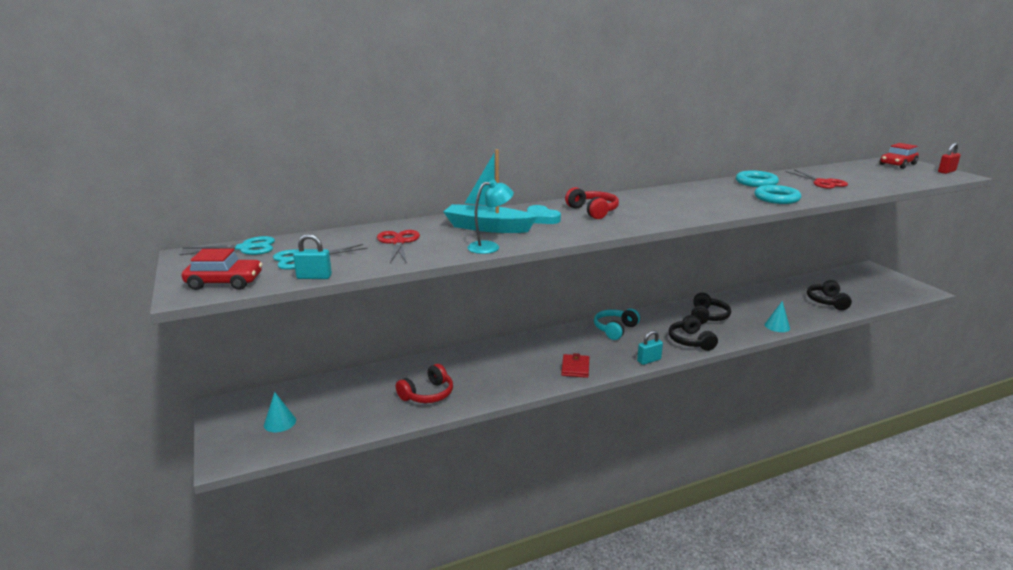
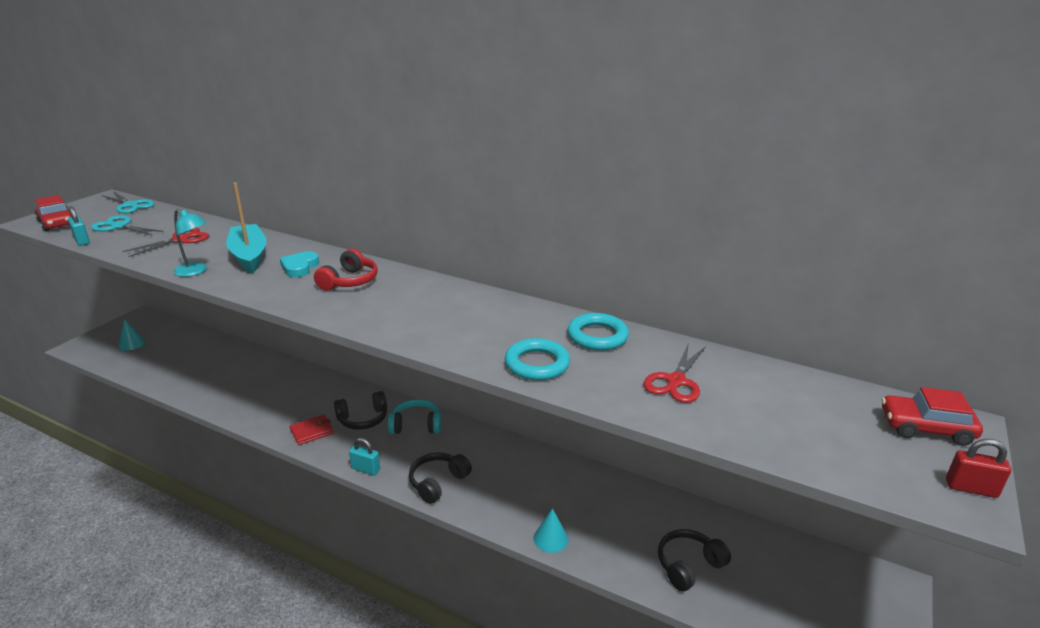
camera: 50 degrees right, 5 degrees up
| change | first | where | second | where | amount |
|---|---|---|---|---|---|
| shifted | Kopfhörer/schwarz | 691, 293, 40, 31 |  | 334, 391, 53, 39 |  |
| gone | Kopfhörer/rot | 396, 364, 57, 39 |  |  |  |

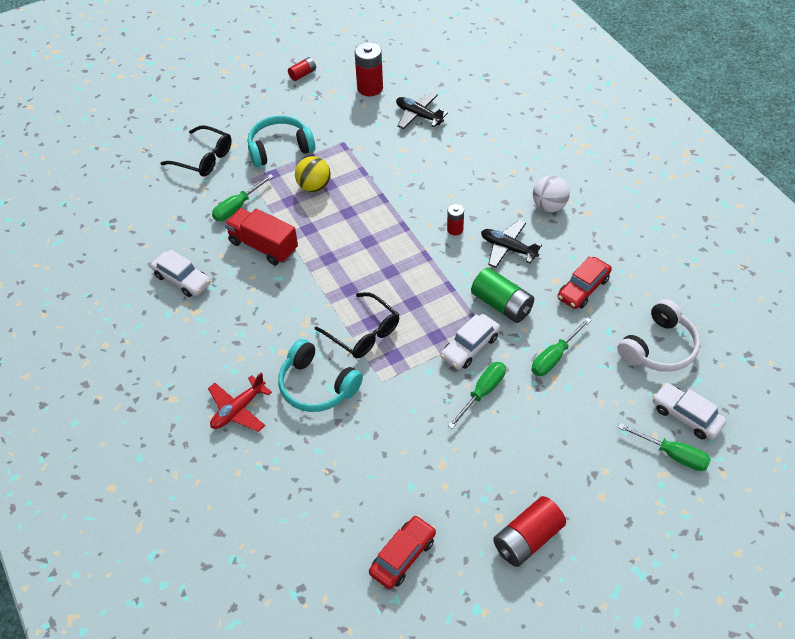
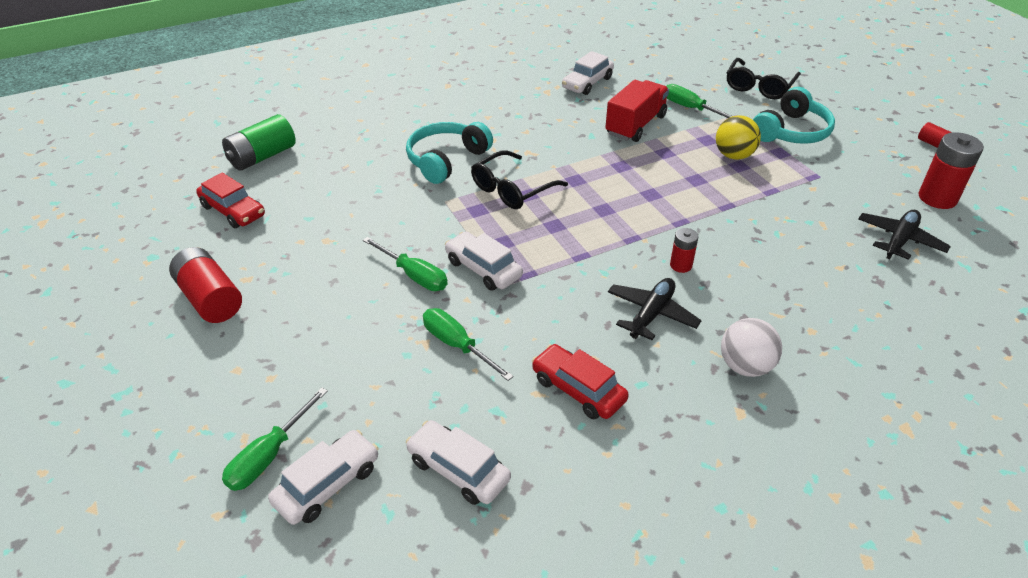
camera: 90 degrees right, 10 degrees down
| change | first | where | second | where | amount |
|---|---|---|---|---|---|
| shifted | Batterie/grün | 471, 268, 63, 55 |  | 222, 114, 74, 57 |  |
| swapped | Kopfhörer/weiß | 617, 299, 83, 73 | Auto/weiß | 406, 420, 105, 85 |  |
| rotated | Kopfhörer/türkis | 248, 116, 67, 51 |  | 753, 87, 82, 57 | 60 degrees clockwise |
| gone | Flugzeug/rot | 208, 373, 64, 59 |  |  |  |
------------------------------------
§ **DIRECTIONS**
Emit only the final stretch of the records: the line containing "swapped | Kopfhörer/weiß" through the end, each line exactly as it stands.

§ **FINISHED TASK**
| swapped | Kopfhörer/weiß | 617, 299, 83, 73 | Auto/weiß | 406, 420, 105, 85 |  |
| rotated | Kopfhörer/türkis | 248, 116, 67, 51 |  | 753, 87, 82, 57 | 60 degrees clockwise |
| gone | Flugzeug/rot | 208, 373, 64, 59 |  |  |  |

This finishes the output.